**Exercise instructions:** Look through the data below for the line with "green stacking toy: 0 -> 2", and transcribe it exactly together with each line after it up to and including the line with "green pyramid: 3 -> 1". Give nothing else.

*** Opening of Source records ***

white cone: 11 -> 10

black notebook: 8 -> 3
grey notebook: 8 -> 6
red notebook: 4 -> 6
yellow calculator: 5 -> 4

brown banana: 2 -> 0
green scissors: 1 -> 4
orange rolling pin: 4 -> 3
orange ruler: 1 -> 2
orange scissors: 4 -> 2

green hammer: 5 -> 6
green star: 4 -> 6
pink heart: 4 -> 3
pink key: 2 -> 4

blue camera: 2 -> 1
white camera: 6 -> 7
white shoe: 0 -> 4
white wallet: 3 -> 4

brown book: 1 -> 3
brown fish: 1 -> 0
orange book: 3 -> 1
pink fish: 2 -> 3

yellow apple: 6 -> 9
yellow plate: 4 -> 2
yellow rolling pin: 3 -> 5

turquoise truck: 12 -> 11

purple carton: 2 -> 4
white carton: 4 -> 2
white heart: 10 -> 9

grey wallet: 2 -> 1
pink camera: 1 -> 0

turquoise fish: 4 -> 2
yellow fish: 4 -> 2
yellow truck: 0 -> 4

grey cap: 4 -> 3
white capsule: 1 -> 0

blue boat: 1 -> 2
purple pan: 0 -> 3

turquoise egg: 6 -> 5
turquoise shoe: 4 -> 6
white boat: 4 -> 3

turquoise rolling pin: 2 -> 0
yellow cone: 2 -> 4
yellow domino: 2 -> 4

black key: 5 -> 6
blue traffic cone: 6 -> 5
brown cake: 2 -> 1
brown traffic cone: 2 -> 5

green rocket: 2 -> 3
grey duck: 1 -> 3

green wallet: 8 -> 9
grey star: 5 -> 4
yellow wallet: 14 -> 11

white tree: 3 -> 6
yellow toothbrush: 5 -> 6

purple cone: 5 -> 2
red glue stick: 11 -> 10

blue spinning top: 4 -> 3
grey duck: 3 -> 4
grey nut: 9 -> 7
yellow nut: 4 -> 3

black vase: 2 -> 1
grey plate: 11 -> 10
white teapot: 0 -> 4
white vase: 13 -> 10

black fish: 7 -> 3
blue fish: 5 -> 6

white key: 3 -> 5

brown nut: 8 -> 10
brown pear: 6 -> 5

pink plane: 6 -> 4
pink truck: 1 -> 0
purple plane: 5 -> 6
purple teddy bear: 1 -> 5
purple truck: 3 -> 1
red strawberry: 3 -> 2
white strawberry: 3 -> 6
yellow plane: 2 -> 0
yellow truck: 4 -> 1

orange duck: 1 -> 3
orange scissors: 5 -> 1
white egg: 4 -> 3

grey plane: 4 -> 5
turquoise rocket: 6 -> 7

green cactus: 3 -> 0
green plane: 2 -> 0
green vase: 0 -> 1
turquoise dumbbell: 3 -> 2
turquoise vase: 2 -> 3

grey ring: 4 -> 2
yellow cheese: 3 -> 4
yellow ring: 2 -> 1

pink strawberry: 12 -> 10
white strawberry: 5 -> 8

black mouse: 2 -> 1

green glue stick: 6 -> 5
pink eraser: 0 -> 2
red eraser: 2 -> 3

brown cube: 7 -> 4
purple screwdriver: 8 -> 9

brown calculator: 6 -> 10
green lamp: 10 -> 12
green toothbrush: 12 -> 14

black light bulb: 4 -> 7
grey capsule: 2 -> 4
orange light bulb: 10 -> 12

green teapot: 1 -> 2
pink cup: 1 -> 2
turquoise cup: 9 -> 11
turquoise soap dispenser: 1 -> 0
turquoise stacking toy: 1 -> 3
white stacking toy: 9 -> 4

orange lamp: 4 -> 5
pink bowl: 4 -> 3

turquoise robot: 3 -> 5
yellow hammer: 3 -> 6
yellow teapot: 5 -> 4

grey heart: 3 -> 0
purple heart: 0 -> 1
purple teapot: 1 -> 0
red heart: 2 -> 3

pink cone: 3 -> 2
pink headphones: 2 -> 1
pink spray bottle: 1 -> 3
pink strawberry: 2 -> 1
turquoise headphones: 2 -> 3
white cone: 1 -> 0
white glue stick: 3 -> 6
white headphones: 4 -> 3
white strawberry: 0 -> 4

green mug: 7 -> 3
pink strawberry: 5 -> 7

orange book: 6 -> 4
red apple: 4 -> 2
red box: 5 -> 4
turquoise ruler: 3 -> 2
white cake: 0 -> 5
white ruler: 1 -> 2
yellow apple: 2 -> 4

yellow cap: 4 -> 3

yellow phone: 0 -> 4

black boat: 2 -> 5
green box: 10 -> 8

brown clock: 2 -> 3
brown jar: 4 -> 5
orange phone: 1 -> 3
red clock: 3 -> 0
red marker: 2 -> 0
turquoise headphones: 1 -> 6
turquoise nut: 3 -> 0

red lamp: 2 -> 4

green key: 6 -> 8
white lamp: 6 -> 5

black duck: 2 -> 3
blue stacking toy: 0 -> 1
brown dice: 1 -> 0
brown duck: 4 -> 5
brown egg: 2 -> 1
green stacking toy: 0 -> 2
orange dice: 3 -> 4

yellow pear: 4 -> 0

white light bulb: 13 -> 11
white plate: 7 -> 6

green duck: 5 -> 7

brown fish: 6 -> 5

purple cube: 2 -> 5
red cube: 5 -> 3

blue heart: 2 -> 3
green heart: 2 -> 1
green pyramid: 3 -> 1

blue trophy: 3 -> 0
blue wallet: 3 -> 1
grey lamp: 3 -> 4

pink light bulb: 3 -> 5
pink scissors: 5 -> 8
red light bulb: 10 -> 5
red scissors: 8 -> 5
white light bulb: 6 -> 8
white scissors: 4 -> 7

*** Close of Source records ***

**Solved exercise:**
green stacking toy: 0 -> 2
orange dice: 3 -> 4

yellow pear: 4 -> 0

white light bulb: 13 -> 11
white plate: 7 -> 6

green duck: 5 -> 7

brown fish: 6 -> 5

purple cube: 2 -> 5
red cube: 5 -> 3

blue heart: 2 -> 3
green heart: 2 -> 1
green pyramid: 3 -> 1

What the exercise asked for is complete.